** INPUT DATA **

--- START ---

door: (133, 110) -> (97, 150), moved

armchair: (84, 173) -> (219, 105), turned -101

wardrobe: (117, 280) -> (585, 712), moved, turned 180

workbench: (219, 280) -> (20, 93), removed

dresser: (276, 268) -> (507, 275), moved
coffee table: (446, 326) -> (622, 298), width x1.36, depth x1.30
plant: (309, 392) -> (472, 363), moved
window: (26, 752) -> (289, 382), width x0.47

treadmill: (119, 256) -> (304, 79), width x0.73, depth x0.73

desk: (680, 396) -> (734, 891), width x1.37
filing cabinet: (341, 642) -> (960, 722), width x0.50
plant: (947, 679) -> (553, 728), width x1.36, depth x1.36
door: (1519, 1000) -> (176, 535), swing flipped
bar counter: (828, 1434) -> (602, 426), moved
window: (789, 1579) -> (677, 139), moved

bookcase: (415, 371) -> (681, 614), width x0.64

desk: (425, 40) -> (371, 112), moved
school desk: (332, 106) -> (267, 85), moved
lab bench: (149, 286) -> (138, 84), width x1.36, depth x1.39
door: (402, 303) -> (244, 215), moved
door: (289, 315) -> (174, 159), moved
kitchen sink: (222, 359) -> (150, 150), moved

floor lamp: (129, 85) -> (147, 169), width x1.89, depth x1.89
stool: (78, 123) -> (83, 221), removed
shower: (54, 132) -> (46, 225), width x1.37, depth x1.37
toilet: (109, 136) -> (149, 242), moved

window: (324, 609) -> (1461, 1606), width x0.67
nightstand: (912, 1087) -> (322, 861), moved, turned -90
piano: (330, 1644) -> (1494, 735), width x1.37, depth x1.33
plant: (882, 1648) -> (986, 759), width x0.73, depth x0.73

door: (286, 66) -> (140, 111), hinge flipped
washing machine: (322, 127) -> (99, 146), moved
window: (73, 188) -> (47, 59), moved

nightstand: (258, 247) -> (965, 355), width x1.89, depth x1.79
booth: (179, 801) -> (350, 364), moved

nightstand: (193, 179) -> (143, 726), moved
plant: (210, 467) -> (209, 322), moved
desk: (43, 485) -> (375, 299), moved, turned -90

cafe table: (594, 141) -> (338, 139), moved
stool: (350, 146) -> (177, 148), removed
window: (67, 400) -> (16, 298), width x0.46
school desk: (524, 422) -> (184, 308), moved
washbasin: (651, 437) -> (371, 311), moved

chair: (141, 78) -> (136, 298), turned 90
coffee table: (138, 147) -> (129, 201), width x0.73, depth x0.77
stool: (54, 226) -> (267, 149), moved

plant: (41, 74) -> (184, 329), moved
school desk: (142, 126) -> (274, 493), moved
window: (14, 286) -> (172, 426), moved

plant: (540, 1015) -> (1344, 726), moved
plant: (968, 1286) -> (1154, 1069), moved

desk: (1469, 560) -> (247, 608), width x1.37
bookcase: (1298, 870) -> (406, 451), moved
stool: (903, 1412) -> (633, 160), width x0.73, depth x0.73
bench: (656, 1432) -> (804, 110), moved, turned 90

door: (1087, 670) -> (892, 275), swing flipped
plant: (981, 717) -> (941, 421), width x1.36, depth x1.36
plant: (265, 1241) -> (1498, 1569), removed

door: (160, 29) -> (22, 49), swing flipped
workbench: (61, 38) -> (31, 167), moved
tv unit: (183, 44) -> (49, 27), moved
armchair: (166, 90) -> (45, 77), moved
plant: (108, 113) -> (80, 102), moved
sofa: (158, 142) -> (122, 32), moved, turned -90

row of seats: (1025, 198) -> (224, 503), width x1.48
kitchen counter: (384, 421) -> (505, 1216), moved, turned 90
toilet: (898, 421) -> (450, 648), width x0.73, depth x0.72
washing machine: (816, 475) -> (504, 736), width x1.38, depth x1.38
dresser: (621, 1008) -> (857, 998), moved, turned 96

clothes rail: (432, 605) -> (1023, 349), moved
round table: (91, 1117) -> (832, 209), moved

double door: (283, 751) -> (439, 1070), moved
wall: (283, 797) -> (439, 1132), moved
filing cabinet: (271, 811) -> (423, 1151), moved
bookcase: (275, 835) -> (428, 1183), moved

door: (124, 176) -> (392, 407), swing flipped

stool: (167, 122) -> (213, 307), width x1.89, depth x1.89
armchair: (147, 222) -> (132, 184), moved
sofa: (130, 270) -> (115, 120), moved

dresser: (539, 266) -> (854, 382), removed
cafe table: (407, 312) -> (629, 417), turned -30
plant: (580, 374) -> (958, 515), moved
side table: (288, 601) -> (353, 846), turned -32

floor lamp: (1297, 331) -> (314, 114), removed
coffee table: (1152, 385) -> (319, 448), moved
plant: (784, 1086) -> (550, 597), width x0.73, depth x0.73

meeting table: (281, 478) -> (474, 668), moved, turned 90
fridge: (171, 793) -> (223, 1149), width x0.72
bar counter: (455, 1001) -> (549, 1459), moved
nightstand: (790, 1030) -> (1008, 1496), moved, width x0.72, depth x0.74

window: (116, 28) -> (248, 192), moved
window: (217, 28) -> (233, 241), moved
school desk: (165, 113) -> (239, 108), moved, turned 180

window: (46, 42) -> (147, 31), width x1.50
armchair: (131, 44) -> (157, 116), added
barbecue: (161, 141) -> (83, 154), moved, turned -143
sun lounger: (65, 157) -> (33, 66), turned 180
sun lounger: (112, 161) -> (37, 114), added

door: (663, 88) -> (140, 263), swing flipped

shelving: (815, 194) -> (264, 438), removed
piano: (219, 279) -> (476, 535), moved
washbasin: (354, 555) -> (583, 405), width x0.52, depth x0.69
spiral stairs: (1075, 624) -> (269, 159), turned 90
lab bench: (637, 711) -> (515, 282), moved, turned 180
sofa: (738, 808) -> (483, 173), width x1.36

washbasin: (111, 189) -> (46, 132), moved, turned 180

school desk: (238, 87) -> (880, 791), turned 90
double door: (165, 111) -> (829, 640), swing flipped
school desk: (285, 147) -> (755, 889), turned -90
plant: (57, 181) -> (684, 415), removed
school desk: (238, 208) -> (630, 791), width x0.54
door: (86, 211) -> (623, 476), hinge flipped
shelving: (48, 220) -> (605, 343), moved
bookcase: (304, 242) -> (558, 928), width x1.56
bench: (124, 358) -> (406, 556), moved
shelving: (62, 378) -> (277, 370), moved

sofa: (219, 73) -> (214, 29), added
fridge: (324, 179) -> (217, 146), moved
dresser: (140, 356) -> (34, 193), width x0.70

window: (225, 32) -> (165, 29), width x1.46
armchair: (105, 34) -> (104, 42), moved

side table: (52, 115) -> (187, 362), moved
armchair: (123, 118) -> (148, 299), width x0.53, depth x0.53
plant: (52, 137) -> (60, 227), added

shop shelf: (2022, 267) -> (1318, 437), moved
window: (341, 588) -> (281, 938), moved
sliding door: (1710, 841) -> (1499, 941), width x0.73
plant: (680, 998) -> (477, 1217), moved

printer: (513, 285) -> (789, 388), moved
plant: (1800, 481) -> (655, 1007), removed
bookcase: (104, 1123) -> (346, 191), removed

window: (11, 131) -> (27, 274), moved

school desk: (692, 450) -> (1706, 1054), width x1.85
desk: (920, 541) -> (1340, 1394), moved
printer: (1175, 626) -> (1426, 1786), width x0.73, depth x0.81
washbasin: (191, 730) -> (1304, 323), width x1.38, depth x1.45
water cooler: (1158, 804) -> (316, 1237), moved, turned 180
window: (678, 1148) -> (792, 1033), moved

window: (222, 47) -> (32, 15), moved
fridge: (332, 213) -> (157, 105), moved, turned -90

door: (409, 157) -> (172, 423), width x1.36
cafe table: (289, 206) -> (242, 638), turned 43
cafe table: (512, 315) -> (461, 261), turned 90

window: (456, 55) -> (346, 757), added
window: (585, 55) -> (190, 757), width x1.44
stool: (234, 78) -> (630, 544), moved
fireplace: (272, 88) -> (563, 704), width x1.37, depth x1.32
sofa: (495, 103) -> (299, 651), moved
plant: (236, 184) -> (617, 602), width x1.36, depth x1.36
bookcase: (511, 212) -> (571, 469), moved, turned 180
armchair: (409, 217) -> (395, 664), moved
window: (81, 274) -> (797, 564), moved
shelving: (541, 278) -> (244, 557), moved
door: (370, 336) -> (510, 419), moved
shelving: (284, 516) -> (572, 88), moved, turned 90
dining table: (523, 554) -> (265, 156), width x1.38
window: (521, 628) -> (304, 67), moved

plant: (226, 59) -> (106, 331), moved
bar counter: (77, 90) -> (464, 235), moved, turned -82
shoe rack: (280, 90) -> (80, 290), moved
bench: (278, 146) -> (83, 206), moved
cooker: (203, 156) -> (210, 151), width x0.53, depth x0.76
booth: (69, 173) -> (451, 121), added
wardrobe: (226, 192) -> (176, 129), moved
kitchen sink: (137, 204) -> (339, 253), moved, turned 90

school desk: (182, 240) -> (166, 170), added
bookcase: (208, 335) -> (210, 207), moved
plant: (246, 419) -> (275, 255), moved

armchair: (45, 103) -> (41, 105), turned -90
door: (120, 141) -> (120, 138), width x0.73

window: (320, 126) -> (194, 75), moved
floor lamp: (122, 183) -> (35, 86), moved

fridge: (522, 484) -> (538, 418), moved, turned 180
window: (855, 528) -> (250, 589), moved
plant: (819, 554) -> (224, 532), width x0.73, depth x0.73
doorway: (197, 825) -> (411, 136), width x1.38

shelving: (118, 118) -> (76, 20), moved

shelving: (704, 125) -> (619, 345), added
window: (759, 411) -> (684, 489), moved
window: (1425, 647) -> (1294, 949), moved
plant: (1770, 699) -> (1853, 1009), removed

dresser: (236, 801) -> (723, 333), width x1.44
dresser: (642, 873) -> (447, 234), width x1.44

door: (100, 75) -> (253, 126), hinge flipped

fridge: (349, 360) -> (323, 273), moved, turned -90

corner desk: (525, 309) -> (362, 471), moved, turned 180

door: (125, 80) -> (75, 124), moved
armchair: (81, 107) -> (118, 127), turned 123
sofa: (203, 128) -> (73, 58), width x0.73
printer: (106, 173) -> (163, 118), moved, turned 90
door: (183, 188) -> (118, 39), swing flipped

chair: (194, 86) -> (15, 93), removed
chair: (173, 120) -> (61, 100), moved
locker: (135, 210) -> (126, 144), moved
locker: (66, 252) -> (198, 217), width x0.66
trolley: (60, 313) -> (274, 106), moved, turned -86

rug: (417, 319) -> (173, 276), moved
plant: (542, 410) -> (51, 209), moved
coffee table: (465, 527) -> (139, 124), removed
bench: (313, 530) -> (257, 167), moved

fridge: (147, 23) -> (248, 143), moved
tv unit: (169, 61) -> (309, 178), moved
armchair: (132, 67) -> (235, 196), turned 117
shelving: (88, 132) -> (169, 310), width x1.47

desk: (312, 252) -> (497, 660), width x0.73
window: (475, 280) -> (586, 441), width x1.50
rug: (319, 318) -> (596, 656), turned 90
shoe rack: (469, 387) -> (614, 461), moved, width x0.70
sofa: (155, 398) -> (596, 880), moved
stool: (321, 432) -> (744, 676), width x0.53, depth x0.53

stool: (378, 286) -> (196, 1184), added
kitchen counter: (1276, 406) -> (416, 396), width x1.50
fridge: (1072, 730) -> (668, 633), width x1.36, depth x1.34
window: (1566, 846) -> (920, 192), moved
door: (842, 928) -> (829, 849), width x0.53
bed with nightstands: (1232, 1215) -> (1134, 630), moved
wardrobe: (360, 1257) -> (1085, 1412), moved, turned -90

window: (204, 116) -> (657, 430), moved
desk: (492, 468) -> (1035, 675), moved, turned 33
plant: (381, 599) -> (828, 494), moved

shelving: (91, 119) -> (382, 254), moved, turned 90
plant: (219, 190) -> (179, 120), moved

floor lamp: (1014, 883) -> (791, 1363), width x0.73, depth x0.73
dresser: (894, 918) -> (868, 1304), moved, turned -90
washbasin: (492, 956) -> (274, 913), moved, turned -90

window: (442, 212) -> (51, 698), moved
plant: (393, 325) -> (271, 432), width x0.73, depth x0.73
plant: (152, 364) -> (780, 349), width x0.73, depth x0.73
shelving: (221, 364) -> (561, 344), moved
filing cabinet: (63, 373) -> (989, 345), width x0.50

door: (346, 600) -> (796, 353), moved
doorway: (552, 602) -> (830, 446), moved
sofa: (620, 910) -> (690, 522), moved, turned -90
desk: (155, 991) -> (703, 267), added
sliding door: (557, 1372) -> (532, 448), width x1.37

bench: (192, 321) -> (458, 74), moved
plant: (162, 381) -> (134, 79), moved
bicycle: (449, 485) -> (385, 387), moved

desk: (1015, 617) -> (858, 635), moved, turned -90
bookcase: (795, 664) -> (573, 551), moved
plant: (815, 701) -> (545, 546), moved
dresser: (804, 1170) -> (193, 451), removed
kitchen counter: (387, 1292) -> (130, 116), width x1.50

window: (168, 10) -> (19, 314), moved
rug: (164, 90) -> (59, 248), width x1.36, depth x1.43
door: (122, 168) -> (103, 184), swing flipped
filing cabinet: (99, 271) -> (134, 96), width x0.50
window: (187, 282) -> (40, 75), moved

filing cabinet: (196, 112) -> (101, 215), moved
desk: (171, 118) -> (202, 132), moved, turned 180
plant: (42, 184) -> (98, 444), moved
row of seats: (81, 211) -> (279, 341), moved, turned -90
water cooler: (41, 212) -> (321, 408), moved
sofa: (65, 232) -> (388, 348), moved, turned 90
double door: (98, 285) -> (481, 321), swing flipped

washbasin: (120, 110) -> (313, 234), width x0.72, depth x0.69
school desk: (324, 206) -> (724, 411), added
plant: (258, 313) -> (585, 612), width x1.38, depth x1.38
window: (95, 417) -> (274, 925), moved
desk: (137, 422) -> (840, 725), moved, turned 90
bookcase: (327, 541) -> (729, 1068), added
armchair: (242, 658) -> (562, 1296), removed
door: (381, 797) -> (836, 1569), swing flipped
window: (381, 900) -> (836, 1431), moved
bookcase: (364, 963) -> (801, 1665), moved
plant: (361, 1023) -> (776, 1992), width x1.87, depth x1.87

--- END ---

** JOB ITEM **
From the records above, reproduce exactly the lines from the one with "door: (402, 303) -> (244, 215), moved" to the one with "stool: (350, 146) -> (177, 148), removed", both included, and no others.

** WRITTEN REPLY **
door: (402, 303) -> (244, 215), moved
door: (289, 315) -> (174, 159), moved
kitchen sink: (222, 359) -> (150, 150), moved

floor lamp: (129, 85) -> (147, 169), width x1.89, depth x1.89
stool: (78, 123) -> (83, 221), removed
shower: (54, 132) -> (46, 225), width x1.37, depth x1.37
toilet: (109, 136) -> (149, 242), moved

window: (324, 609) -> (1461, 1606), width x0.67
nightstand: (912, 1087) -> (322, 861), moved, turned -90
piano: (330, 1644) -> (1494, 735), width x1.37, depth x1.33
plant: (882, 1648) -> (986, 759), width x0.73, depth x0.73

door: (286, 66) -> (140, 111), hinge flipped
washing machine: (322, 127) -> (99, 146), moved
window: (73, 188) -> (47, 59), moved

nightstand: (258, 247) -> (965, 355), width x1.89, depth x1.79
booth: (179, 801) -> (350, 364), moved

nightstand: (193, 179) -> (143, 726), moved
plant: (210, 467) -> (209, 322), moved
desk: (43, 485) -> (375, 299), moved, turned -90

cafe table: (594, 141) -> (338, 139), moved
stool: (350, 146) -> (177, 148), removed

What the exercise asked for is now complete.